Data items
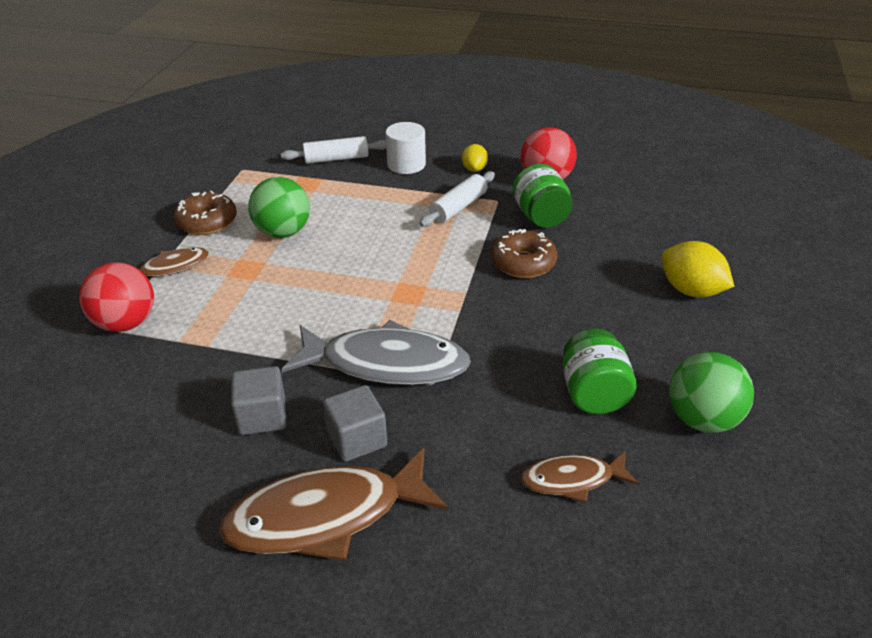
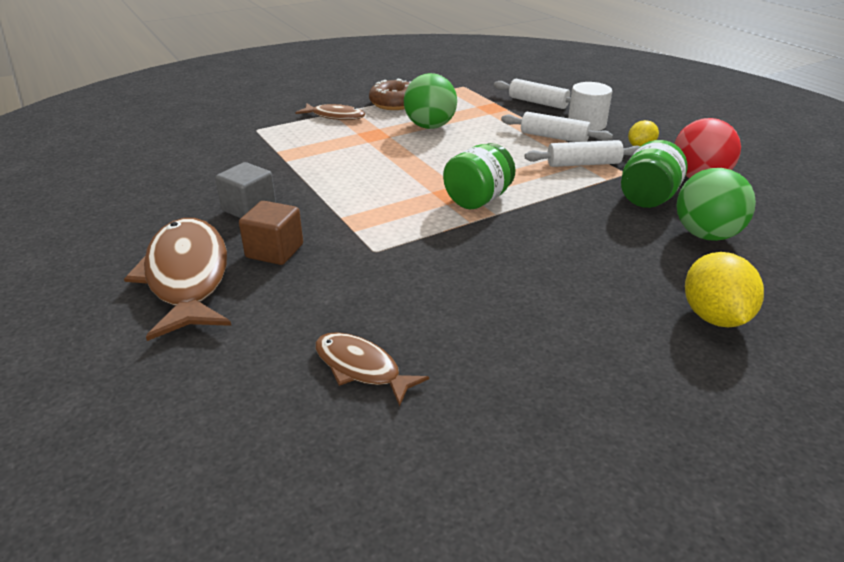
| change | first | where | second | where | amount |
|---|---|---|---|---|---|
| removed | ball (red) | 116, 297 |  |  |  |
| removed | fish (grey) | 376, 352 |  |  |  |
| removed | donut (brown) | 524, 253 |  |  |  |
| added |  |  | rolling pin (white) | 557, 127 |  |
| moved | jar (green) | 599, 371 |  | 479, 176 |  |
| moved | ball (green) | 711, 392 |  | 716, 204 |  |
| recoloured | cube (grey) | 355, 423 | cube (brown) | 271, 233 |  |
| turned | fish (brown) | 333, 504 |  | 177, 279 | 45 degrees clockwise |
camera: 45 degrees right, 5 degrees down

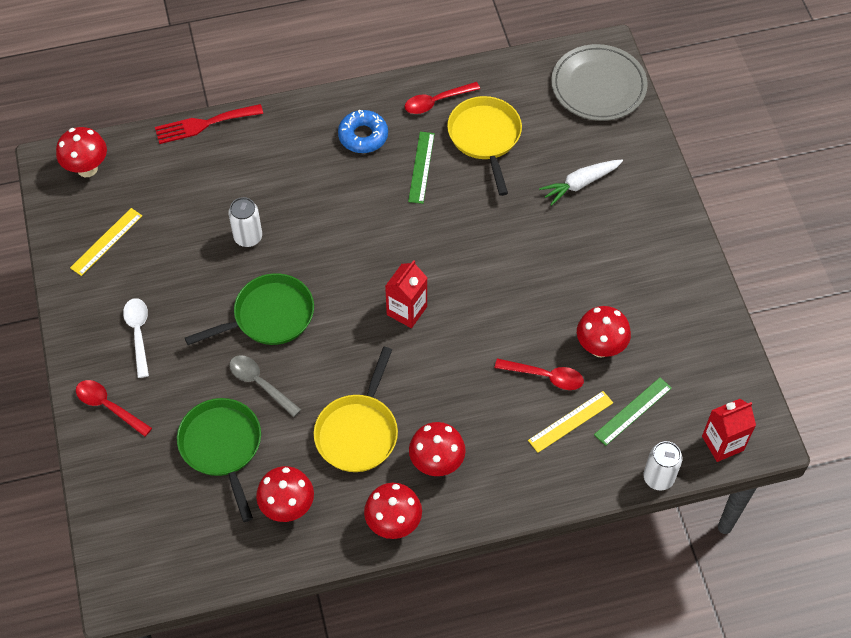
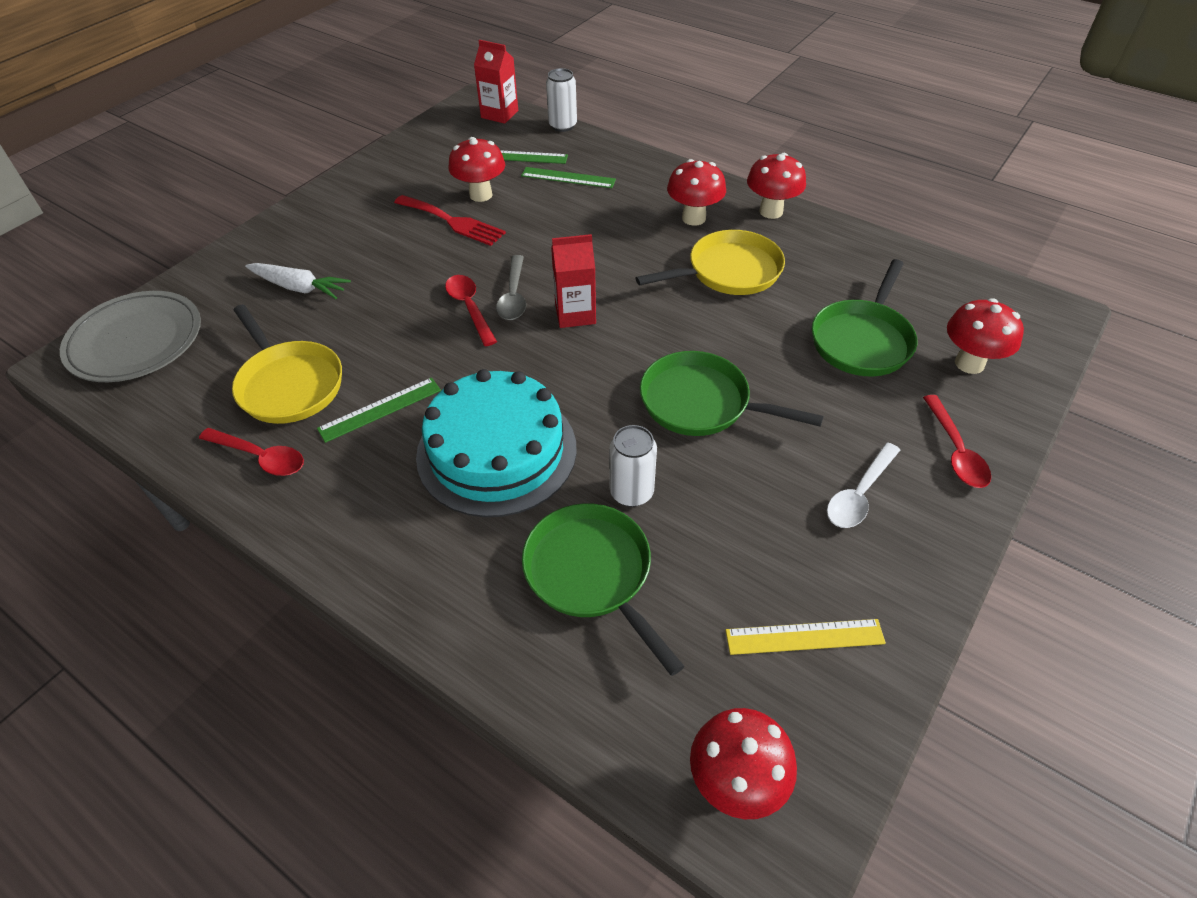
| change | first | where | second | where | amount |
|---|---|---|---|---|---|
| removed | donut (blue) | 363, 131 |  |  |  |
| added |  |  | cake (turquoise) | 496, 443 |  |
| added |  |  | pan (green) | 603, 589 |  |
| moved | fork (red) | 209, 124 |  | 450, 220 |  |
| moved | spoon (grey) | 265, 386 |  | 511, 287 |  |
| moved | mushroom (red) | 285, 494 |  | 985, 336 |  |
| moved | spoon (red) | 539, 374 |  | 471, 310 |  |
| recoloured | ruler (yellow) | 570, 422 | ruler (green) | 568, 177 |  |
| turned | pan (yellow) | 484, 146 |  | 287, 364 | 75 degrees counterclockwise |
camera: 130 degrees left, 10 degrees down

= Task directions =
All lines from the one containing "ball (green) |" to the last line of the records above, and no others, should be returned unchanged, without pictures.

= Task answer =
| moved | ball (green) | 711, 392 |  | 716, 204 |  |
| recoloured | cube (grey) | 355, 423 | cube (brown) | 271, 233 |  |
| turned | fish (brown) | 333, 504 |  | 177, 279 | 45 degrees clockwise |
camera: 45 degrees right, 5 degrees down

| change | first | where | second | where | amount |
|---|---|---|---|---|---|
| removed | donut (blue) | 363, 131 |  |  |  |
| added |  |  | cake (turquoise) | 496, 443 |  |
| added |  |  | pan (green) | 603, 589 |  |
| moved | fork (red) | 209, 124 |  | 450, 220 |  |
| moved | spoon (grey) | 265, 386 |  | 511, 287 |  |
| moved | mushroom (red) | 285, 494 |  | 985, 336 |  |
| moved | spoon (red) | 539, 374 |  | 471, 310 |  |
| recoloured | ruler (yellow) | 570, 422 | ruler (green) | 568, 177 |  |
| turned | pan (yellow) | 484, 146 |  | 287, 364 | 75 degrees counterclockwise |
camera: 130 degrees left, 10 degrees down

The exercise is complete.